Problem details: Which lines of the entries below hold the word "first"? Report each of them.

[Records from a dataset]
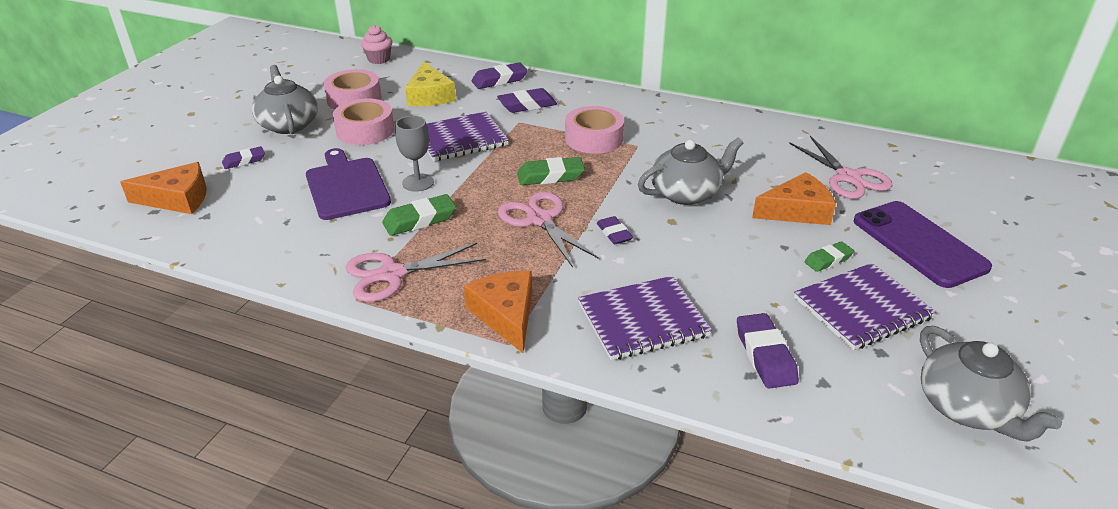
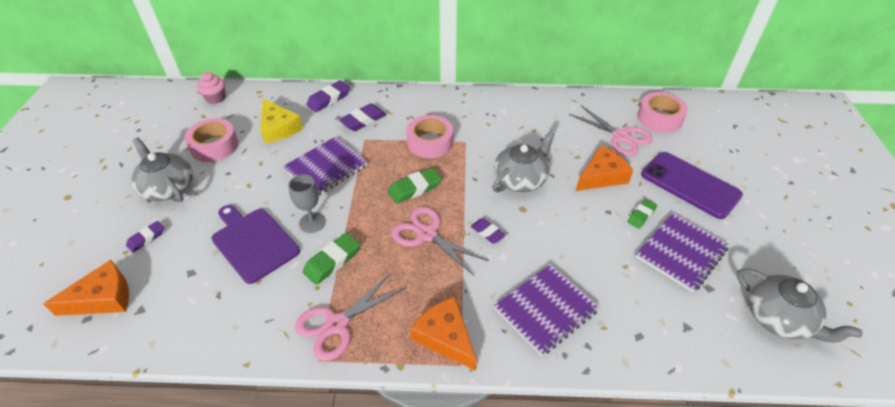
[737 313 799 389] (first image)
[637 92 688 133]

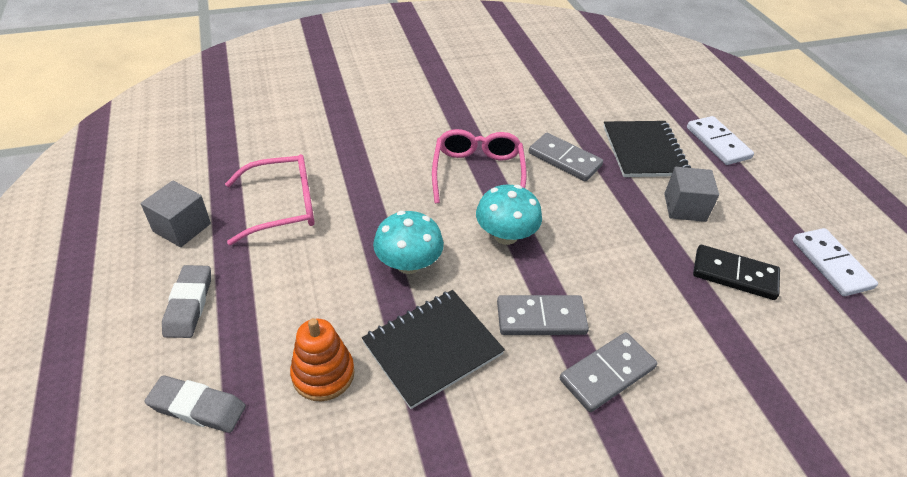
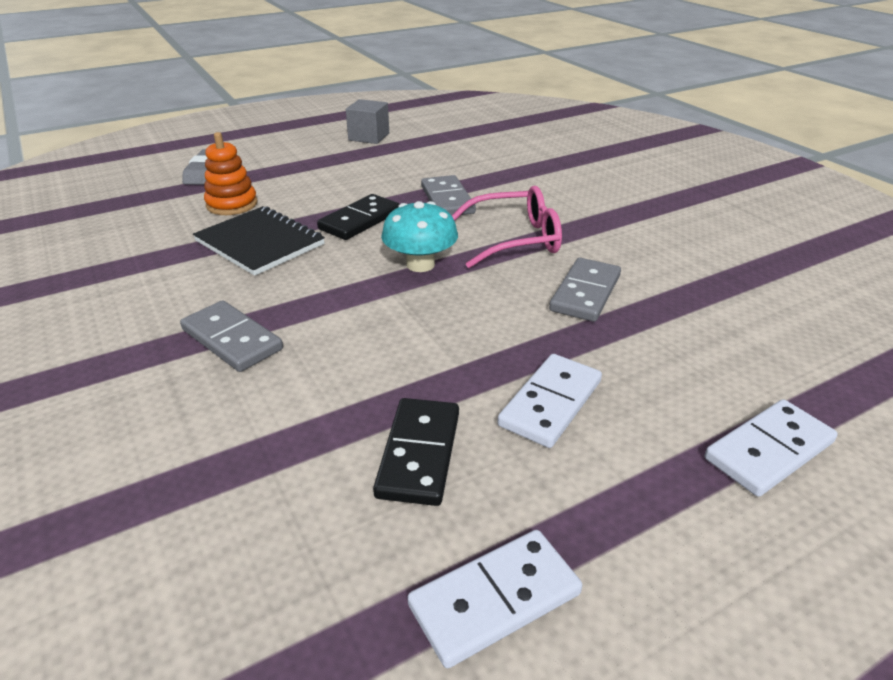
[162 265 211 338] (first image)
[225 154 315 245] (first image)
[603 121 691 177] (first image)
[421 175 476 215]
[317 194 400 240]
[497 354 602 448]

Solution below:
[737 313 799 389] (first image)
[162 265 211 338] (first image)
[225 154 315 245] (first image)
[603 121 691 177] (first image)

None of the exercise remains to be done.